PROMPT:
Across the records below, how many lines include the string "watering"? State the number and nothing more.
━━━━
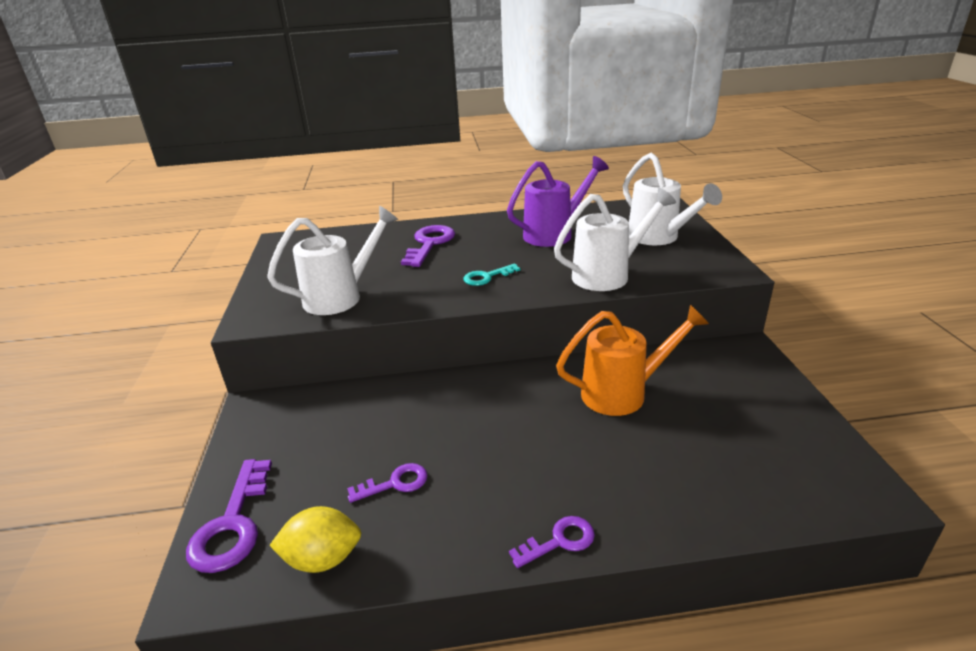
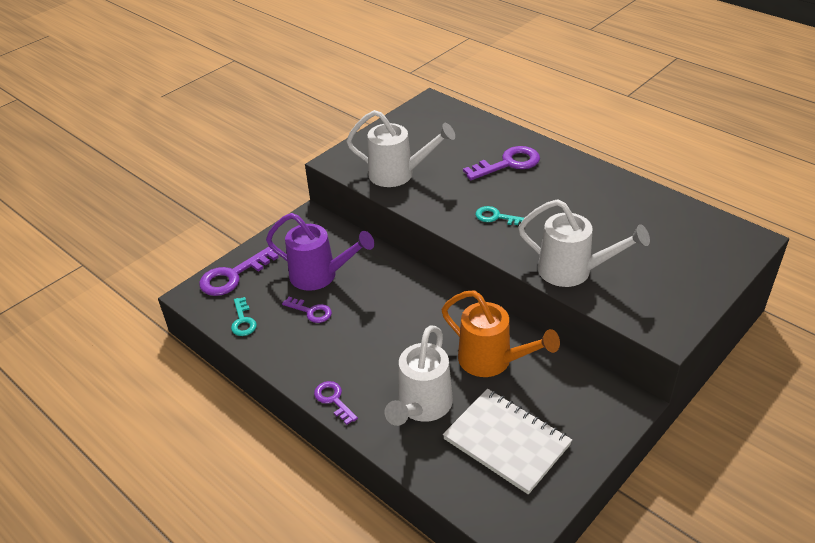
camera: 50 degrees right, 10 degrees up
(323, 558) = (243, 321): yellow lemon -> turquoise key
(554, 234) = (604, 210): purple watering can -> purple watering can (320, 275)
(559, 541) = (333, 400): purple key -> purple key turned 150 degrees counterclockwise
(658, 237) = (674, 267): white watering can -> white watering can (422, 406)
(741, 438) = (506, 442): none -> white notebook

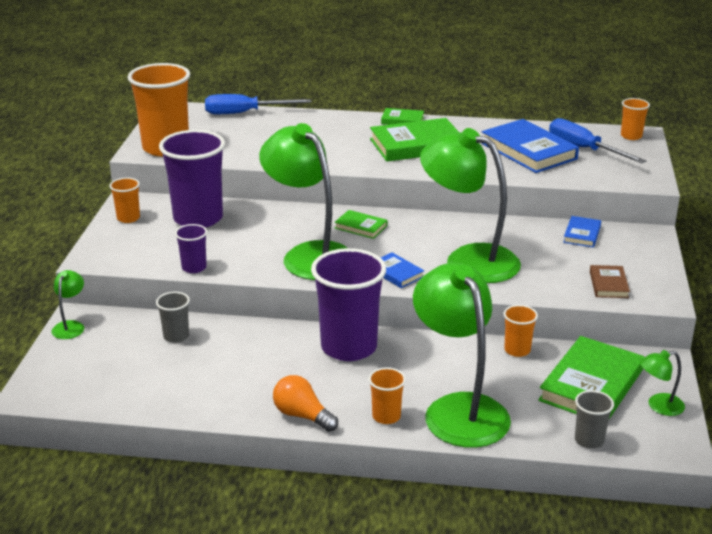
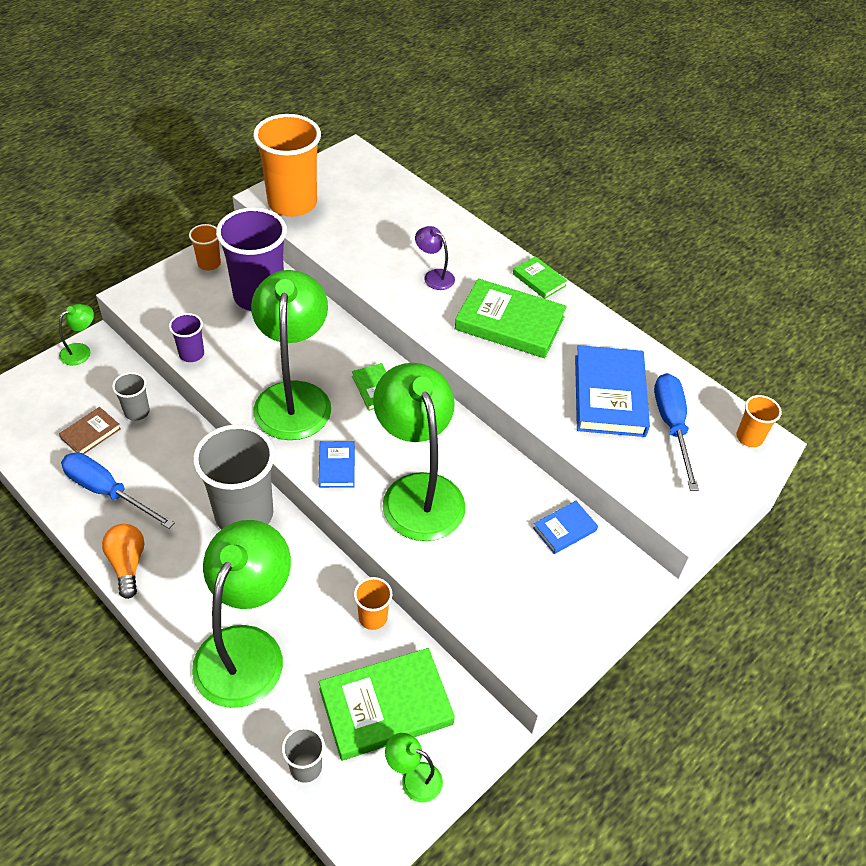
camera: 35 degrees right, 20 degrees up
(245, 113) = (408, 192): blue screwdriver -> blue screwdriver (107, 491)
(331, 144) = (434, 276): none -> purple lamp
(349, 347) = (244, 514): purple cup -> grey cup
(386, 416) = (184, 612): orange cup -> none
(608, 284) = (506, 612): brown book -> brown book (90, 433)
━━━━
ANSWER SPACE:
2